──────── Excerpted records
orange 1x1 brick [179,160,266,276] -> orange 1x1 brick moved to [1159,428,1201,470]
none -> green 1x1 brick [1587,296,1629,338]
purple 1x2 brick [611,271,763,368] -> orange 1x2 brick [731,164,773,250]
────────────────
──────── Excerpted records
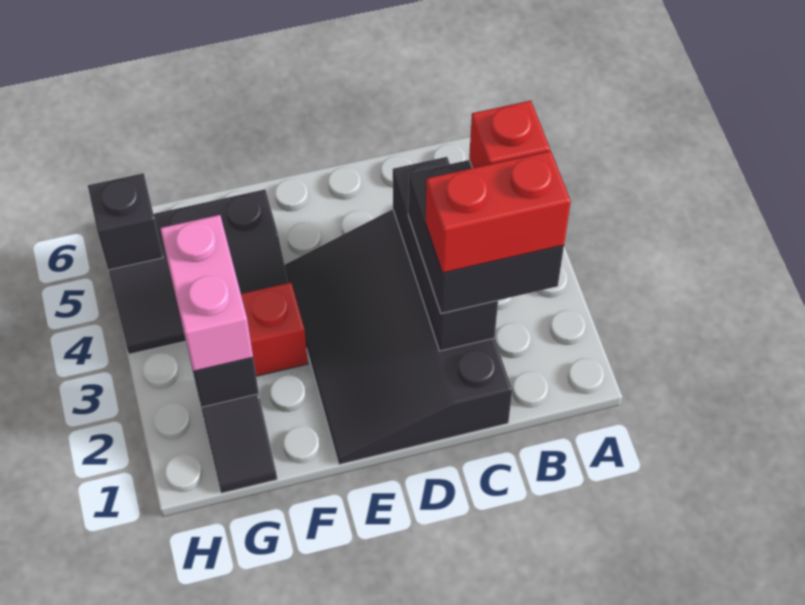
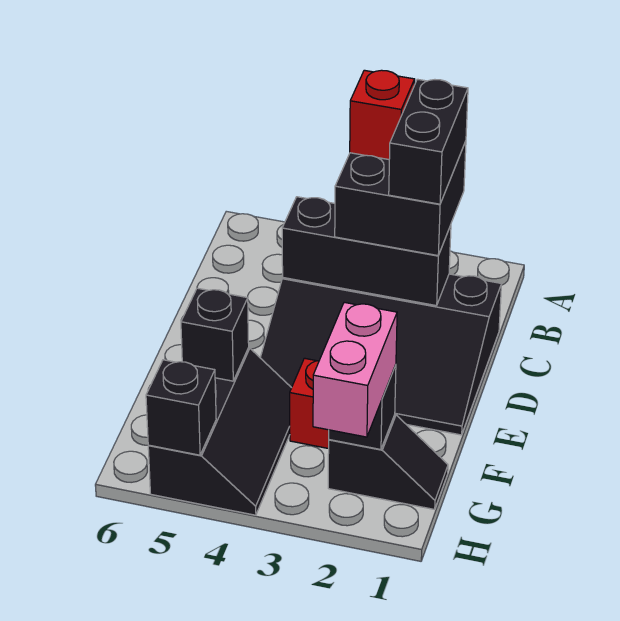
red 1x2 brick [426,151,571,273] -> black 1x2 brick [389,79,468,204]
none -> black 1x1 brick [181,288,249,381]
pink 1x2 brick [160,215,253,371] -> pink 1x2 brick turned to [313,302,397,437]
────────────────
What is being asked
Copy out every line of the listing where the word "orange" occurs.

Solution
orange 1x1 brick [179,160,266,276] -> orange 1x1 brick moved to [1159,428,1201,470]
purple 1x2 brick [611,271,763,368] -> orange 1x2 brick [731,164,773,250]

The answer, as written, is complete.